**Information given:**
━━━━━━━━━━━━━━━━━━━━
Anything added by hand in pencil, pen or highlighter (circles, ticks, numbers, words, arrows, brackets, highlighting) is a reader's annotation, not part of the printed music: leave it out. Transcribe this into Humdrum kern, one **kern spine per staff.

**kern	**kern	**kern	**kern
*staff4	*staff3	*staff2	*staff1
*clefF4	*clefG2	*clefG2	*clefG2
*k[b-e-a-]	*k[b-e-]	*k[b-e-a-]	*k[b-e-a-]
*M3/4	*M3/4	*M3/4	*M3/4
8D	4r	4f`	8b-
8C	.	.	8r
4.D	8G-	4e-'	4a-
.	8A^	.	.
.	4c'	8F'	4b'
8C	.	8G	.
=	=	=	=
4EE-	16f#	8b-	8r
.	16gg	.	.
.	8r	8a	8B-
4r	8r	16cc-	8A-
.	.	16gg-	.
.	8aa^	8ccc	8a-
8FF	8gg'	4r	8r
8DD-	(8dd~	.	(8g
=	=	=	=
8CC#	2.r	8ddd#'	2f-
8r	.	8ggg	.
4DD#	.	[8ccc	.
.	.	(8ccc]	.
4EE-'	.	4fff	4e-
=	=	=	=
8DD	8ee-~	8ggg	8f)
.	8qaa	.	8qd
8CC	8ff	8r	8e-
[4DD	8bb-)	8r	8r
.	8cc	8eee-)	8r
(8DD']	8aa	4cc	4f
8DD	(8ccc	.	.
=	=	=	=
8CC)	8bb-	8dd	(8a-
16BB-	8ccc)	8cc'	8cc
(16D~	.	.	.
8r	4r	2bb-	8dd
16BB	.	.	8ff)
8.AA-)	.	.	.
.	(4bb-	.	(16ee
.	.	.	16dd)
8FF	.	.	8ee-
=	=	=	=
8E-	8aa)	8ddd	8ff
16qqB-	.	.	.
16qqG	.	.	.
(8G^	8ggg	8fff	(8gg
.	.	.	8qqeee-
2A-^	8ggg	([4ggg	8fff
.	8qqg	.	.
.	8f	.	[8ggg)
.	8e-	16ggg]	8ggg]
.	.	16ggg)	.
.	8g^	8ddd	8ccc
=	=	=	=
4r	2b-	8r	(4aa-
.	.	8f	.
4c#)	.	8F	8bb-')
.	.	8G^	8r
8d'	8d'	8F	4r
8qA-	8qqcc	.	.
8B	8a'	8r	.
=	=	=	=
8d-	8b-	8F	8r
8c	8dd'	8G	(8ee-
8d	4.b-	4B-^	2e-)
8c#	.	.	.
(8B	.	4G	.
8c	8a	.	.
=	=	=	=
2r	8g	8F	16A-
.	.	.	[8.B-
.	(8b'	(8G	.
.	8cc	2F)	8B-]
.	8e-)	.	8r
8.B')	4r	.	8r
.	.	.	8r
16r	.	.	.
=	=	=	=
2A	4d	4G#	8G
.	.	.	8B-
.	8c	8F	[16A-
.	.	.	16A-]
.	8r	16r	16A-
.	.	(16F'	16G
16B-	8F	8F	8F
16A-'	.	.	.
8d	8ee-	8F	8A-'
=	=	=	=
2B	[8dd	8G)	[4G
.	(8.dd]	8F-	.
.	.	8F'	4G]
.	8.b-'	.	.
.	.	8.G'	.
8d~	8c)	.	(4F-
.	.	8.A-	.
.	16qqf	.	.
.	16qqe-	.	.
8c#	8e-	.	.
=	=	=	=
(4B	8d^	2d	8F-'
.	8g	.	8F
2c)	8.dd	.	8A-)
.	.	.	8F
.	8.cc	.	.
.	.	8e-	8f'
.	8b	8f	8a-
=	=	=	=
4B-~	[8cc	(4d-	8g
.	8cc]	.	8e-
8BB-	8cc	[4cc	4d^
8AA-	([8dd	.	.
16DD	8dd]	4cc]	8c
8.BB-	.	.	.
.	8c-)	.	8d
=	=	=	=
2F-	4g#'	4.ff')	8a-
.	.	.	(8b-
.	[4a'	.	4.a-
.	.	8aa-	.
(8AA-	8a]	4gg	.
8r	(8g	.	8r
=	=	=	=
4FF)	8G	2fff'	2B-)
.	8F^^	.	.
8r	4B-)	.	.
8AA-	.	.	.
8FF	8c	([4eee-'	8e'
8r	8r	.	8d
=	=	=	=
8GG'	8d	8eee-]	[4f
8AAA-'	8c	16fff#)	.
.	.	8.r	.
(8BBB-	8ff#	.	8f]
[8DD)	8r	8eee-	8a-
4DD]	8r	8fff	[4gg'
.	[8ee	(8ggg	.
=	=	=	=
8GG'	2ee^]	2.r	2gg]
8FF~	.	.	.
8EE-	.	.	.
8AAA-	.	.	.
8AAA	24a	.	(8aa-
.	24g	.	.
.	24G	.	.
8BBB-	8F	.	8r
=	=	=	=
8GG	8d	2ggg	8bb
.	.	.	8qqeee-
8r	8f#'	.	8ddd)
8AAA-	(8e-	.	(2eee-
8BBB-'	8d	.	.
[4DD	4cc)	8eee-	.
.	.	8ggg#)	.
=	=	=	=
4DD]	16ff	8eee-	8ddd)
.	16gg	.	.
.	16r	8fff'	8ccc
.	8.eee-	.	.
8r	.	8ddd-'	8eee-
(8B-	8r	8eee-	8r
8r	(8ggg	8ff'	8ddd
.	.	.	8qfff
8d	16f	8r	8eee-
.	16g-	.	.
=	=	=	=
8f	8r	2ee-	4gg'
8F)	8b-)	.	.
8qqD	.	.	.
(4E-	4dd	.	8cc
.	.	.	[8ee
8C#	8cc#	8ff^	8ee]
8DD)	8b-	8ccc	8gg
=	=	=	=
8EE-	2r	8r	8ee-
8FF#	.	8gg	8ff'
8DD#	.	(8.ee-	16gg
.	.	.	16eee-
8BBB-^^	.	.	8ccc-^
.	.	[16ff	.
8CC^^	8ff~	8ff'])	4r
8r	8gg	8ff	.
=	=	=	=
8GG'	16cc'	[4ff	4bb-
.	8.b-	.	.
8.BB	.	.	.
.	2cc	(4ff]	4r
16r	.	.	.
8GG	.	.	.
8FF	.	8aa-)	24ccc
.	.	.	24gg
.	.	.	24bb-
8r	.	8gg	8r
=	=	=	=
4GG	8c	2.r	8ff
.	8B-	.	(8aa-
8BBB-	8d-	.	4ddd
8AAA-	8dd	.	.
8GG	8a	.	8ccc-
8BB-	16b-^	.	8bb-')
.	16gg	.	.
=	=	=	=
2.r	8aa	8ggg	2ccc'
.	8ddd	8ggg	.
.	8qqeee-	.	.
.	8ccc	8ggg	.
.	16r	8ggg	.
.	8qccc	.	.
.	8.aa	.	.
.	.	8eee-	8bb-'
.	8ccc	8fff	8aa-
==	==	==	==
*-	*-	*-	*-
━━━━━━━━━━━━━━━━━━━━
Please return every line of the records that contains the string "kern", copied in full.

**Solution:**
Anything added by hand in pencil, pen or highlighter (circles, ticks, numbers, words, arrows, brackets, highlighting) is a reader's annotation, not part of the printed music: leave it out. Transcribe this into Humdrum kern, one **kern spine per staff.
**kern	**kern	**kern	**kern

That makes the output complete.